> Activity
The required output is the stretch from the line containing "missing: green pawn <156,488>" through the line containing "spun: red dumbbell" in the records below, unaltered and with no pictures.

> Data for the task
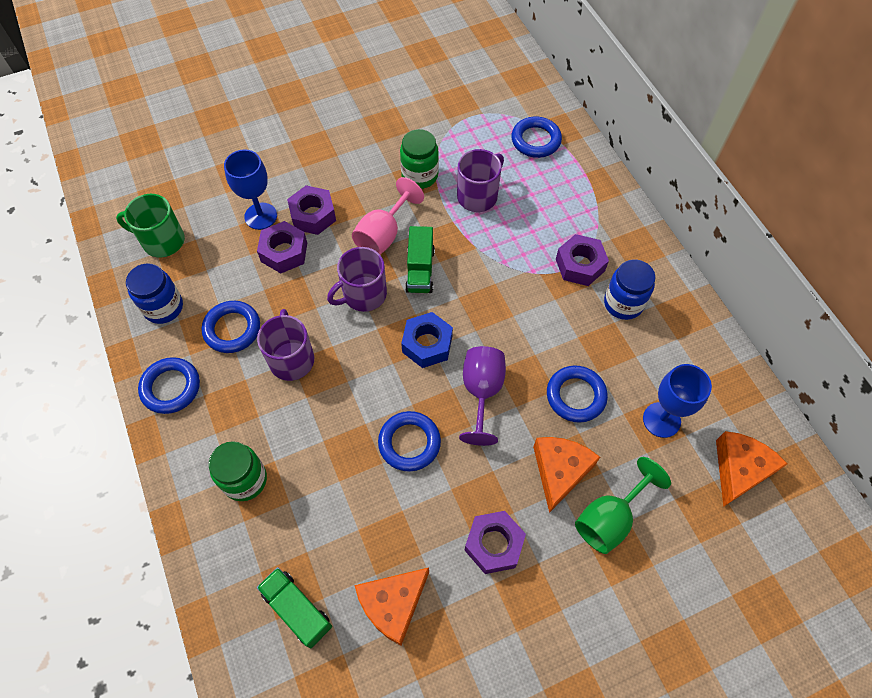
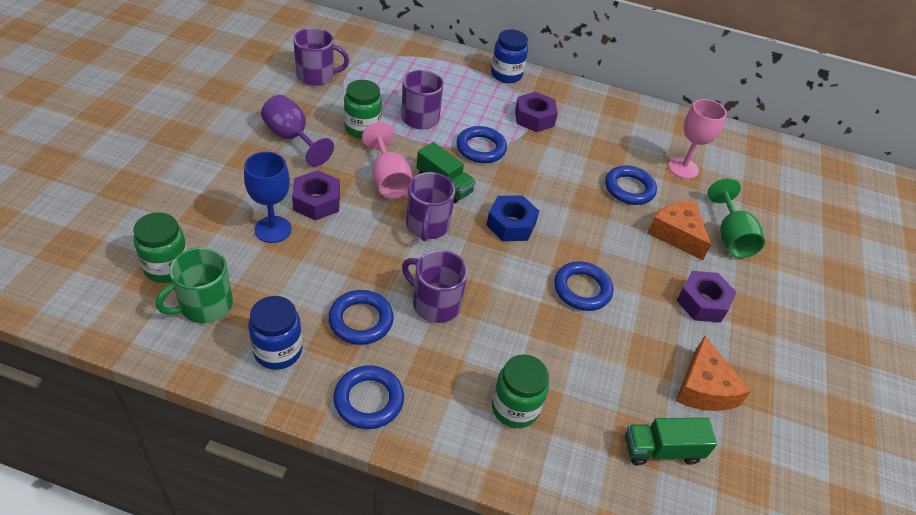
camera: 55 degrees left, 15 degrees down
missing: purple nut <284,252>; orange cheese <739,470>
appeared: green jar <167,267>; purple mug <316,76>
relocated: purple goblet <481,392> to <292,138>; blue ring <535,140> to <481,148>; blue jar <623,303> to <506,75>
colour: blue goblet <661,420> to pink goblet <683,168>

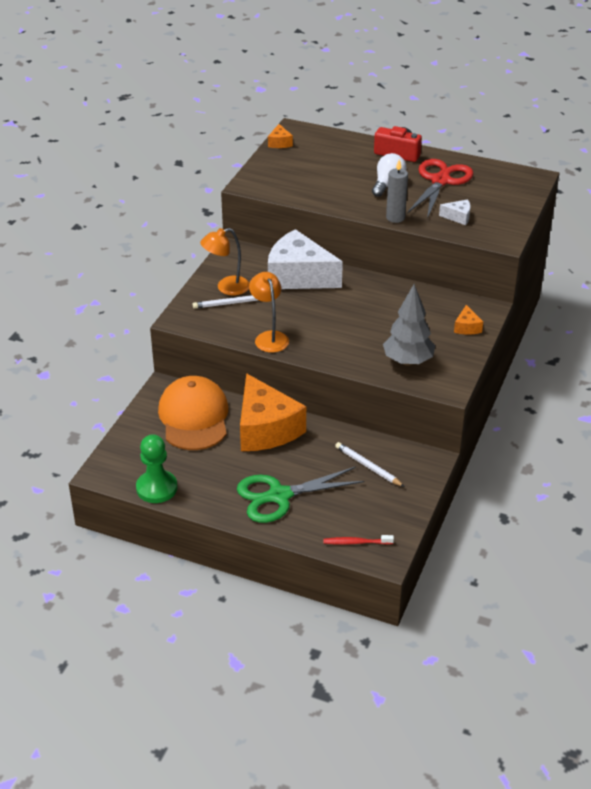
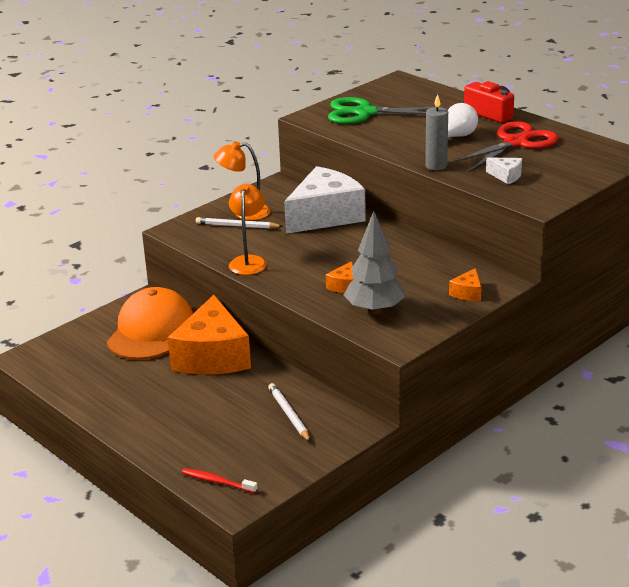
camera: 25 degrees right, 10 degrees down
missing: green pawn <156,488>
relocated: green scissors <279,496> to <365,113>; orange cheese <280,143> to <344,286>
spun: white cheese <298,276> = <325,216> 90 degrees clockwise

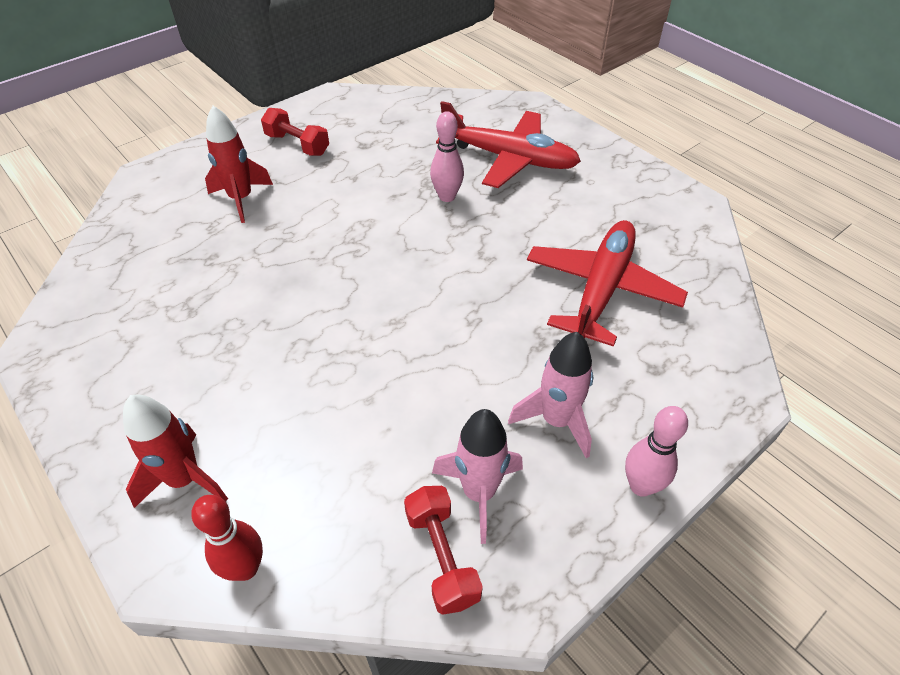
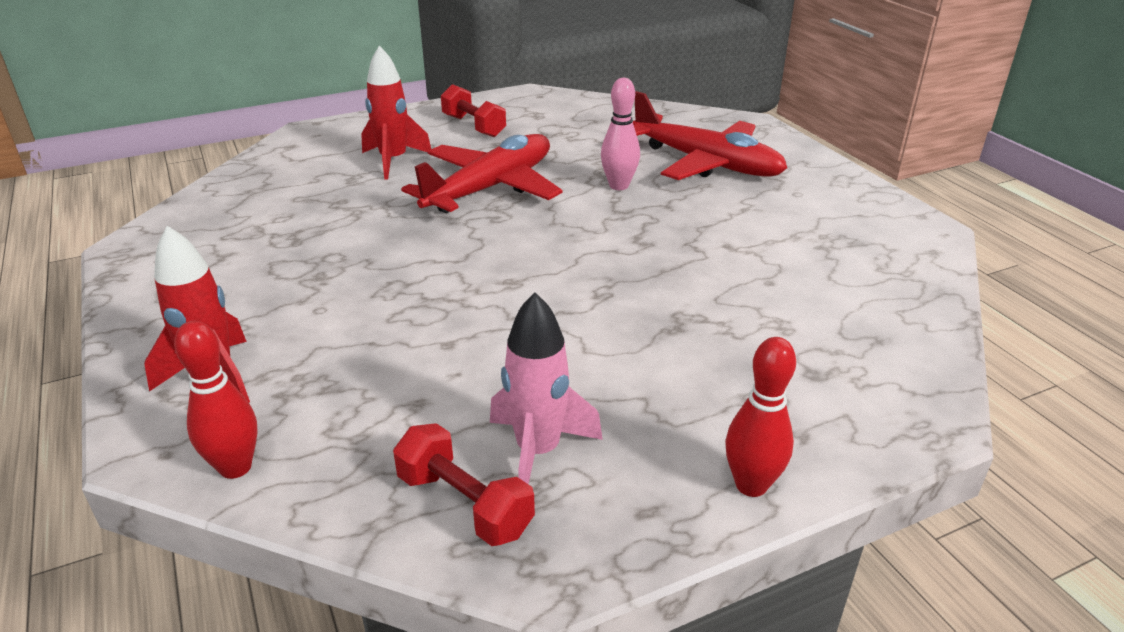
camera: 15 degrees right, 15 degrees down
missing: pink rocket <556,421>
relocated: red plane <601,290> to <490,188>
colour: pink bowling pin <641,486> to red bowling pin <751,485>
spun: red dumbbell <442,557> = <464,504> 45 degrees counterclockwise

* * *

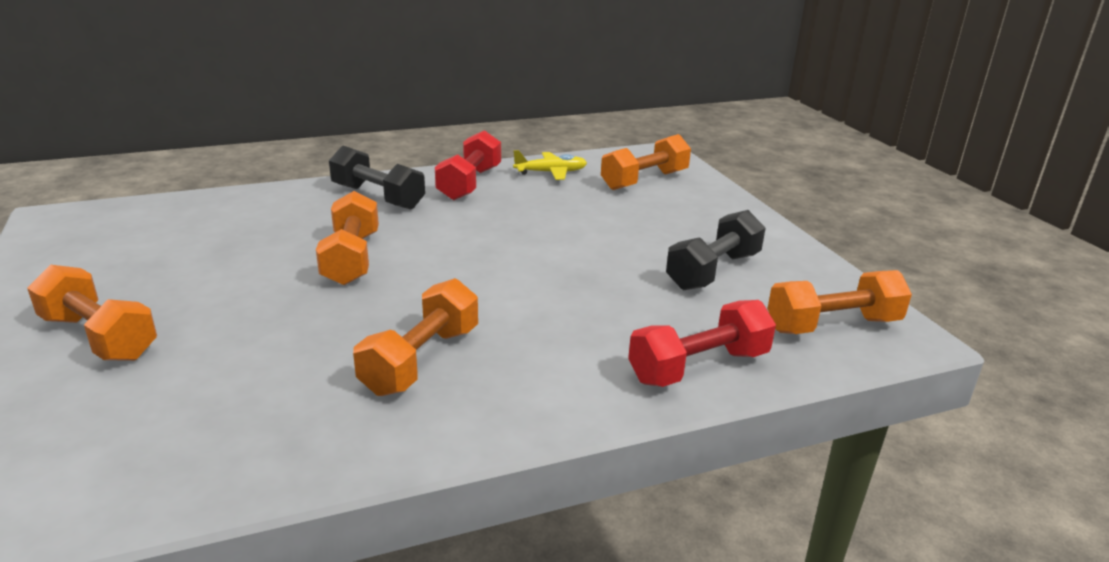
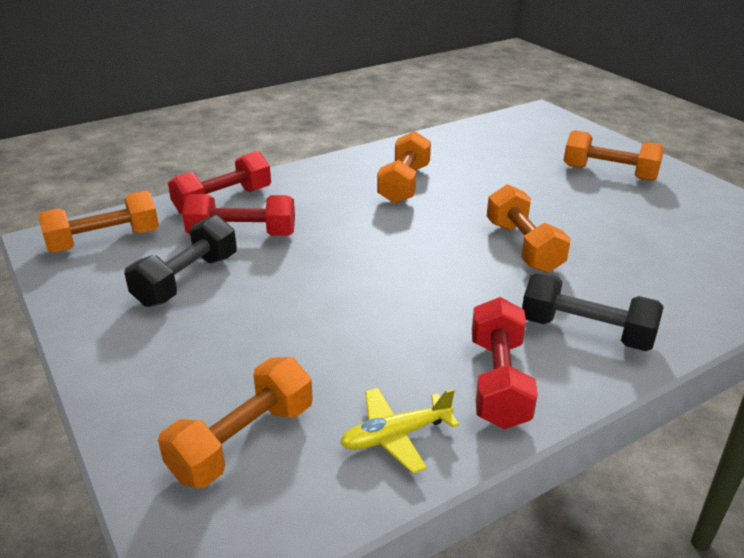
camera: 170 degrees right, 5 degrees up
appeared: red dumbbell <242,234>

> Solution below
missing: green pawn <156,488>
relocated: green scissors <279,496> to <365,113>; orange cheese <280,143> to <344,286>
spun: white cheese <298,276> = <325,216> 90 degrees clockwise

camera: 15 degrees right, 15 degrees down
missing: pink rocket <556,421>
relocated: red plane <601,290> to <490,188>
colour: pink bowling pin <641,486> to red bowling pin <751,485>
spun: red dumbbell <442,557> = <464,504> 45 degrees counterclockwise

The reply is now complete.